**Exercise**
The answer must reproduce all of the data below exactly and contain no images.

[Before and after images]
────────────────────────────────────────

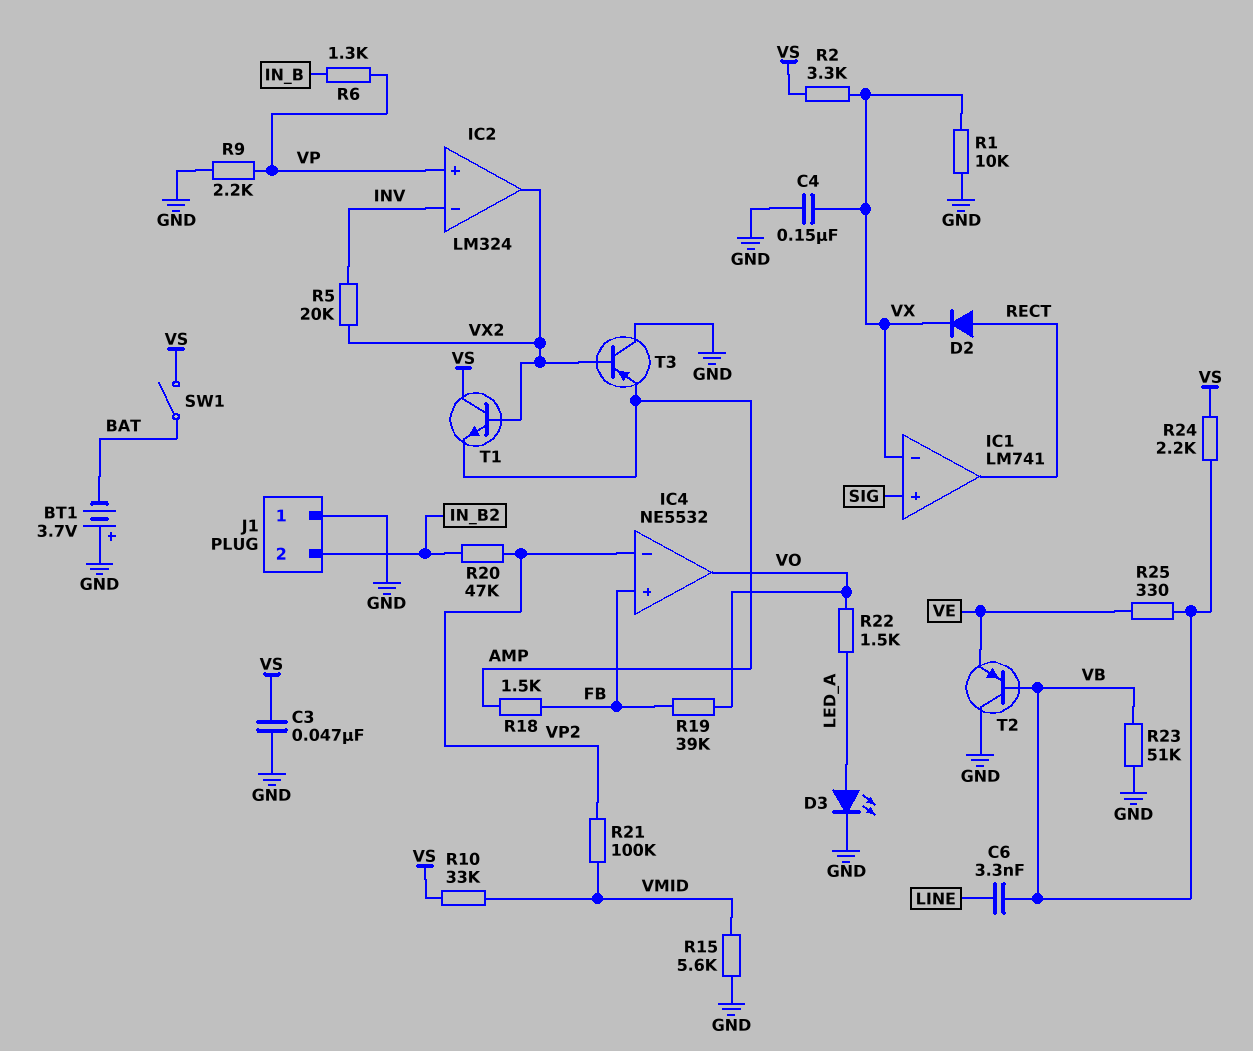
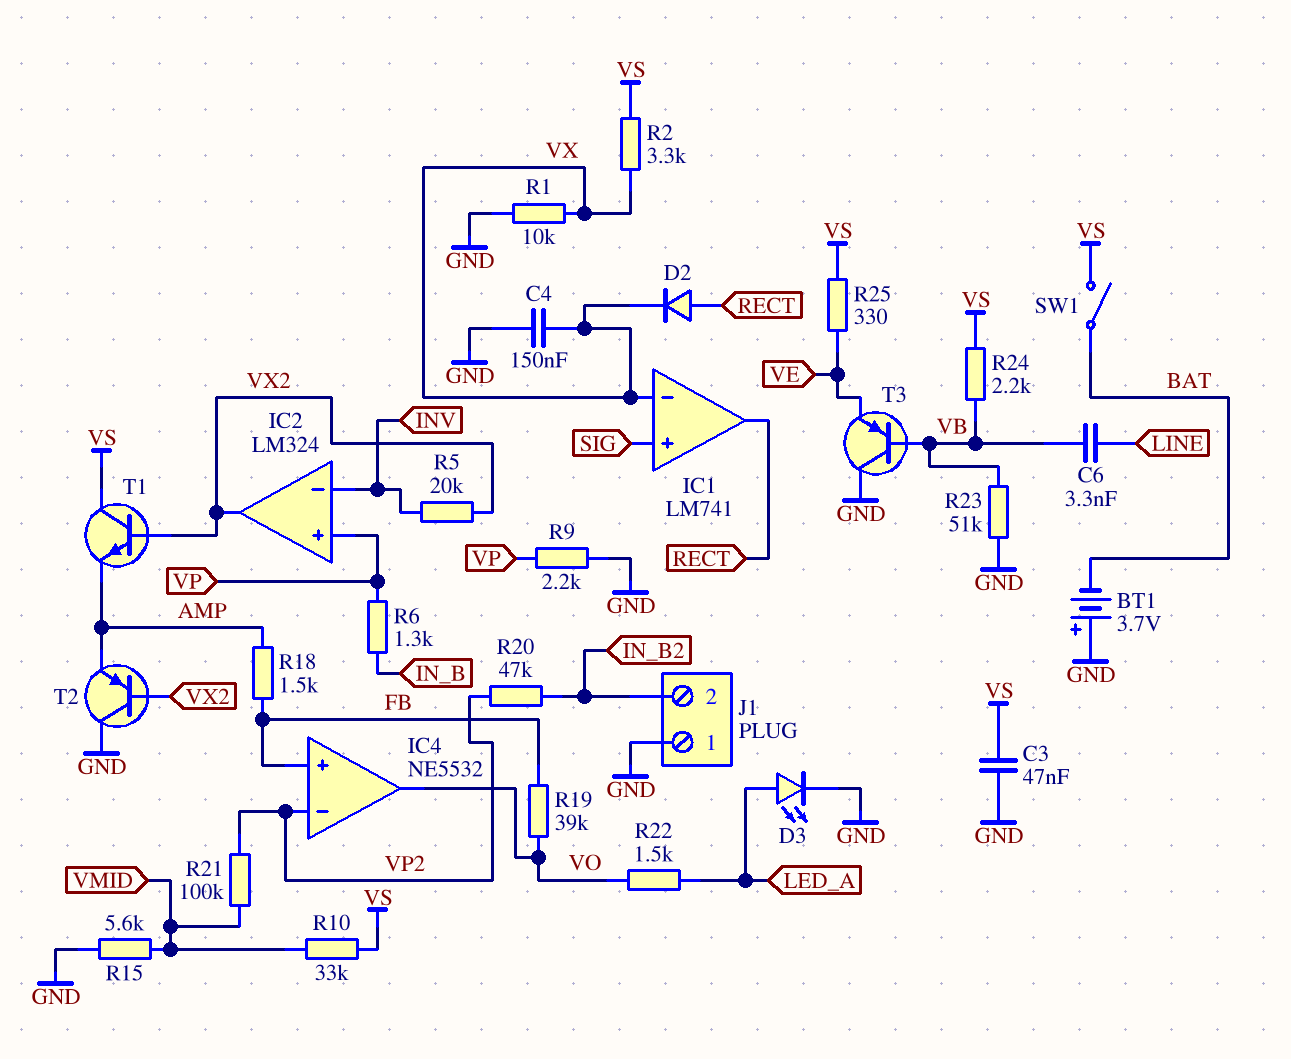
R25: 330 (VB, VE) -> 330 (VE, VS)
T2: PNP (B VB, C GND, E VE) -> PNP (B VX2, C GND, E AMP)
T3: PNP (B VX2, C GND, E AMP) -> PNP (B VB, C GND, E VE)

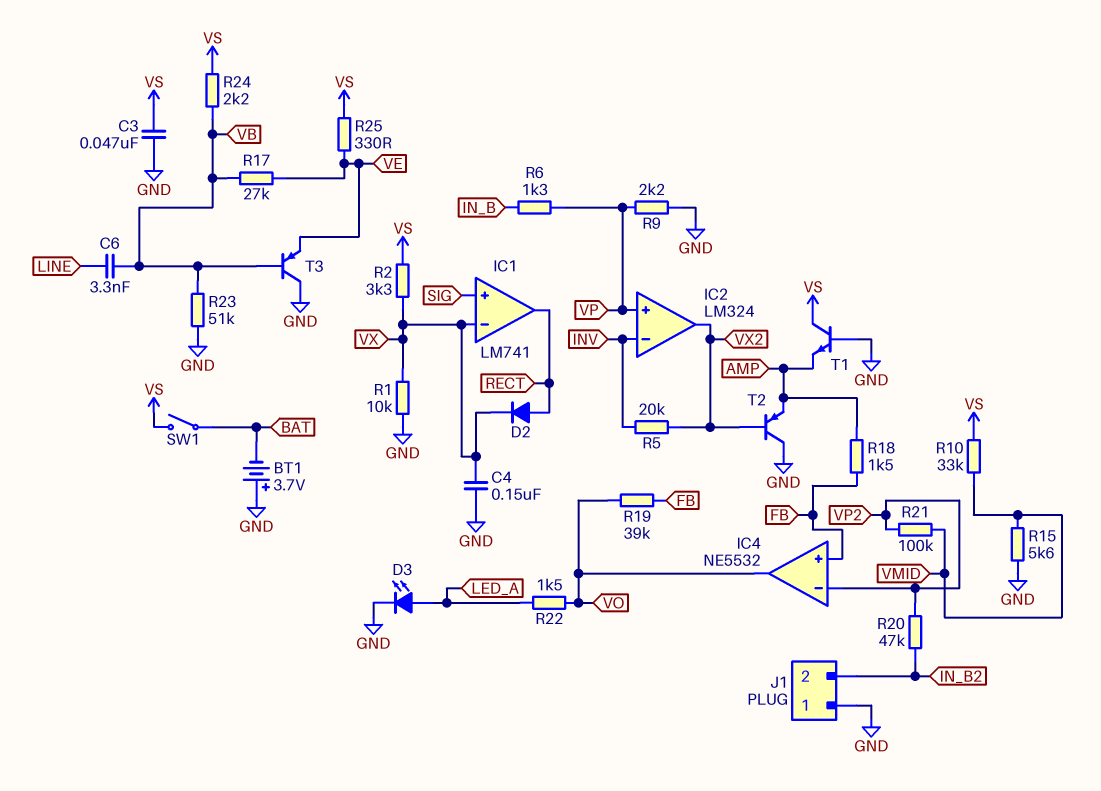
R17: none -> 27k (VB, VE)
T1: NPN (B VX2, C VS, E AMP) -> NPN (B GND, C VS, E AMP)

────────────────────────────────────────

**Task answer**
R25: 330 (VB, VE) -> 330 (VE, VS)
T2: PNP (B VB, C GND, E VE) -> PNP (B VX2, C GND, E AMP)
T3: PNP (B VX2, C GND, E AMP) -> PNP (B VB, C GND, E VE)

R17: none -> 27k (VB, VE)
T1: NPN (B VX2, C VS, E AMP) -> NPN (B GND, C VS, E AMP)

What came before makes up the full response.